(Object matching data)

- - -

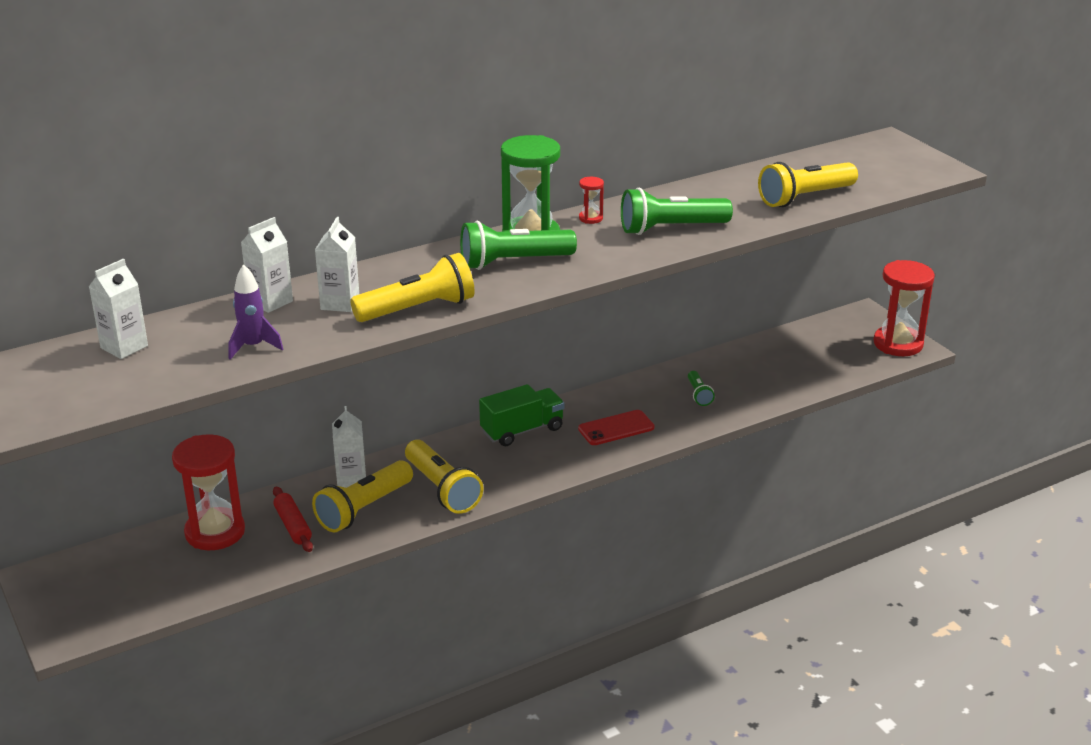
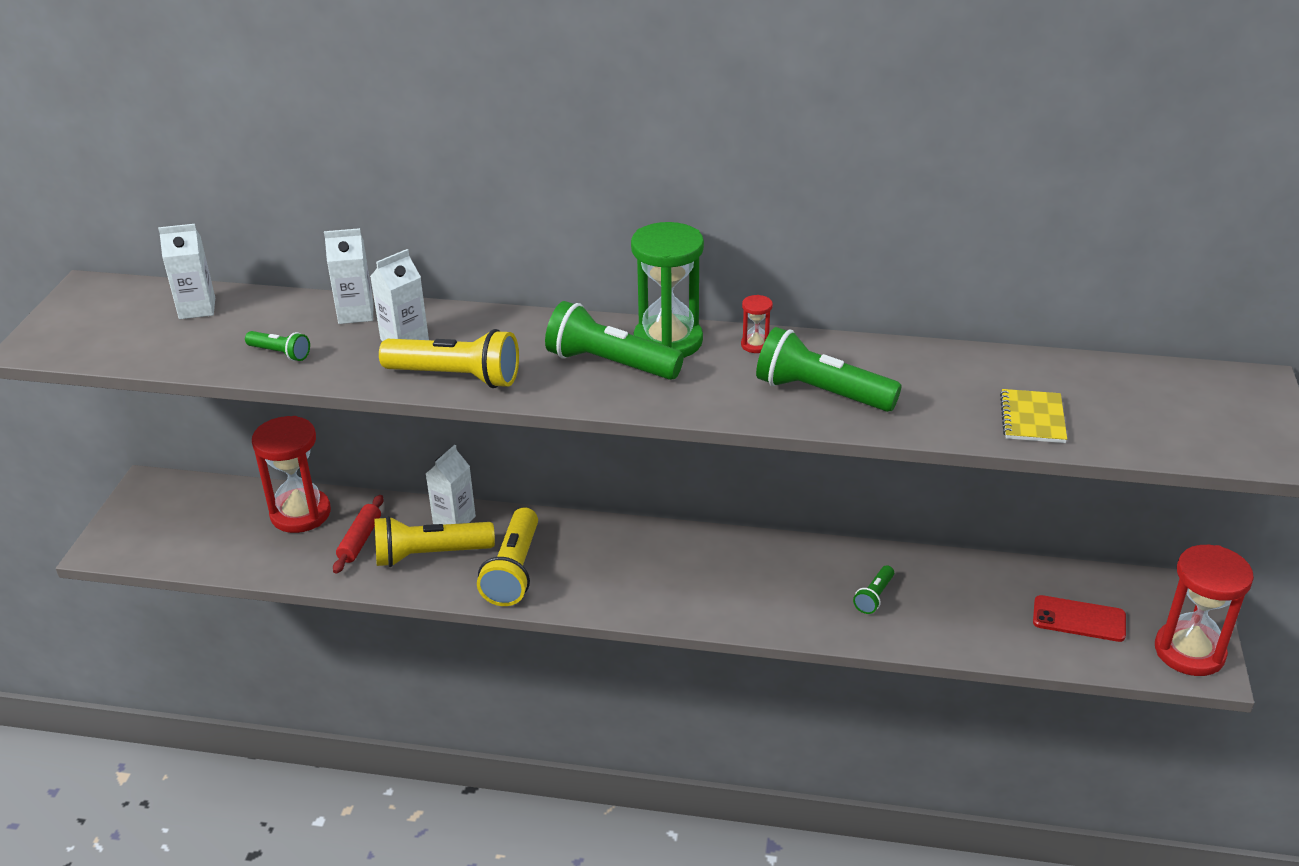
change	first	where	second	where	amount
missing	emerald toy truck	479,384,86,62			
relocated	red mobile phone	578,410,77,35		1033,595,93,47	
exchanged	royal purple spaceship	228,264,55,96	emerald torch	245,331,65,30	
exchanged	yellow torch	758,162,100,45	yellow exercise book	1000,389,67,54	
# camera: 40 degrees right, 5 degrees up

- - -

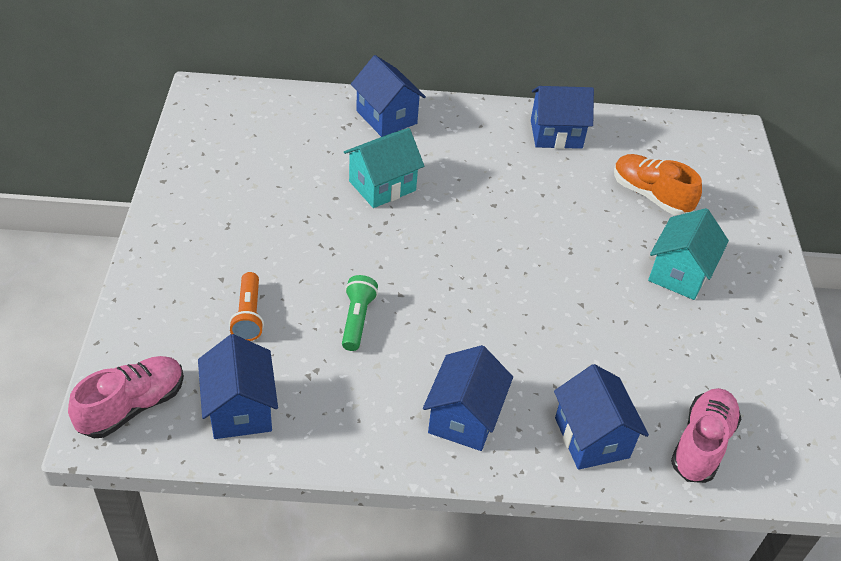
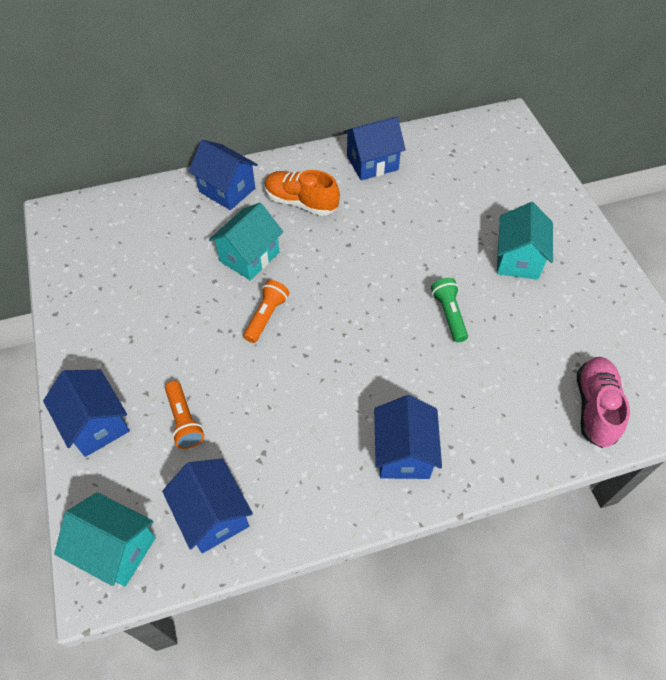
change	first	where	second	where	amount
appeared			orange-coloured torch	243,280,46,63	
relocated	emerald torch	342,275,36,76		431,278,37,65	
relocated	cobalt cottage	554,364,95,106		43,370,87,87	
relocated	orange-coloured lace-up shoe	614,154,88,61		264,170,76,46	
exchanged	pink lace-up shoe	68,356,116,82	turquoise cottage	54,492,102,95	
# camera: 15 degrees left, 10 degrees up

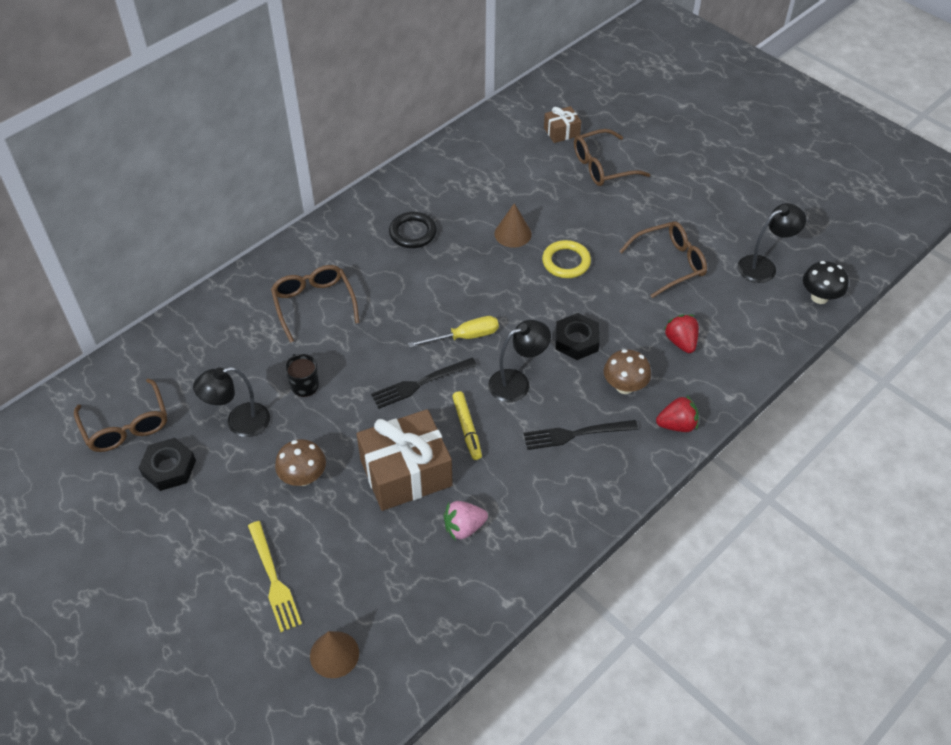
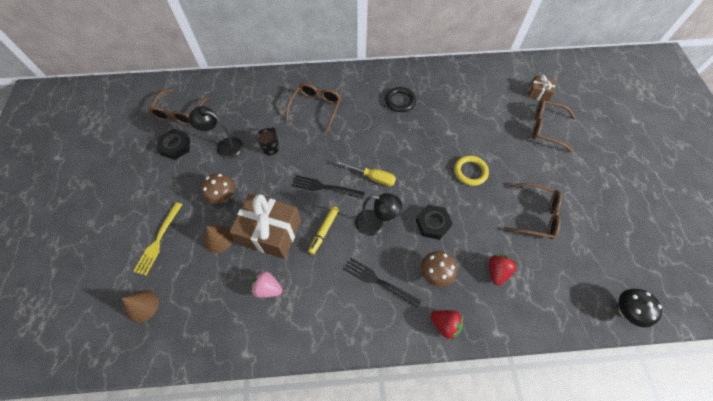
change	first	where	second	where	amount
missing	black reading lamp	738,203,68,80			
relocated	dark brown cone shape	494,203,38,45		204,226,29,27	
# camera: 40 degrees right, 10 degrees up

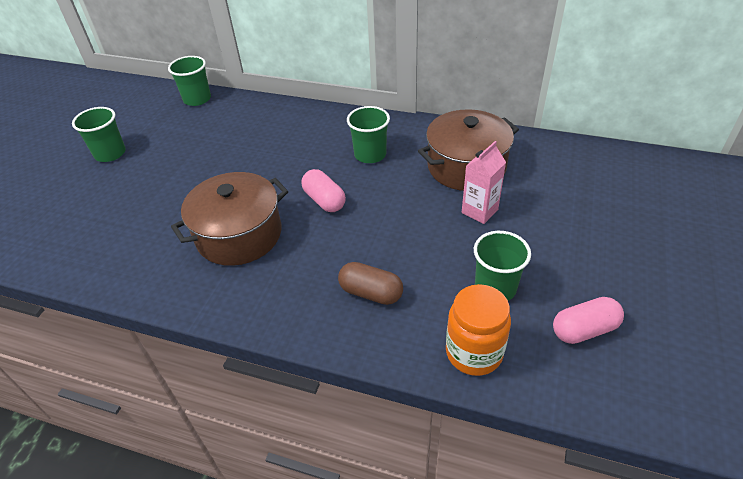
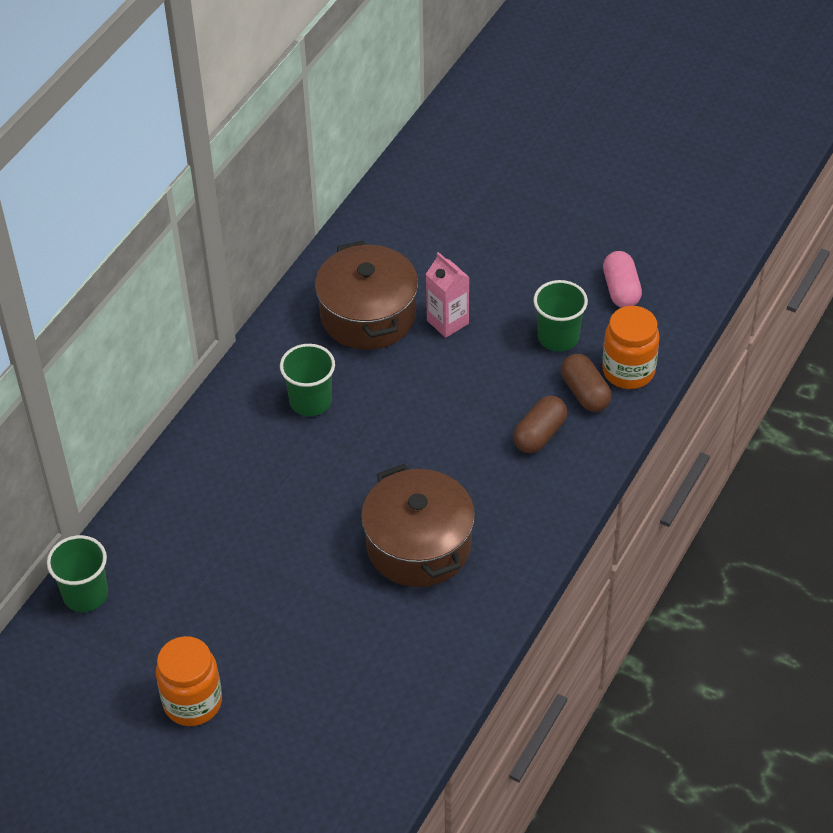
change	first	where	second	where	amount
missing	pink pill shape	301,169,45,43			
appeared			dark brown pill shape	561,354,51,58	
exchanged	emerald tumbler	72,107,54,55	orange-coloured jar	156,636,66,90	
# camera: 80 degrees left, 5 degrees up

- - -

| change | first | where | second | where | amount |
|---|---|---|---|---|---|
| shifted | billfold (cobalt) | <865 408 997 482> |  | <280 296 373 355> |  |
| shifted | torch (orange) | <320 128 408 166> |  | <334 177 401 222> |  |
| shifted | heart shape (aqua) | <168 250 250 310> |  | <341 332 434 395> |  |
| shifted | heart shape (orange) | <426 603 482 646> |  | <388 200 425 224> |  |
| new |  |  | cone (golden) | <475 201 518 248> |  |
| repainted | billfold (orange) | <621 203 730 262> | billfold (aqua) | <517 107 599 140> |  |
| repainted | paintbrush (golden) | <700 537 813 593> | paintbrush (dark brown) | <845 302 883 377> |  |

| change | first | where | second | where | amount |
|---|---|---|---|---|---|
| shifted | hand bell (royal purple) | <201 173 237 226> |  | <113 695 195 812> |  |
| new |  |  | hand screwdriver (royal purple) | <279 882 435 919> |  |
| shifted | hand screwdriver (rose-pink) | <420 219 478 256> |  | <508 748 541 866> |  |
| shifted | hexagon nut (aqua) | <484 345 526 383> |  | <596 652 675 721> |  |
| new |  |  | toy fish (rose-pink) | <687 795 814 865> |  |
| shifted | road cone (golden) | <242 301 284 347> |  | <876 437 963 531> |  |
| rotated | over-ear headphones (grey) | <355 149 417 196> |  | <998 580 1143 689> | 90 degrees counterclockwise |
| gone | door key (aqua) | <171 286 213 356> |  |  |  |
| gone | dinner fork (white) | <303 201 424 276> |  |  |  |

- - -

Aim of the task>
With the line that has "heart shape (aqua)" as the first and the line that has "repainted | billfold" as the last, repeat exactly that run of lines above and no more.

Finished task>
| shifted | heart shape (aqua) | <168 250 250 310> |  | <341 332 434 395> |  |
| shifted | heart shape (orange) | <426 603 482 646> |  | <388 200 425 224> |  |
| new |  |  | cone (golden) | <475 201 518 248> |  |
| repainted | billfold (orange) | <621 203 730 262> | billfold (aqua) | <517 107 599 140> |  |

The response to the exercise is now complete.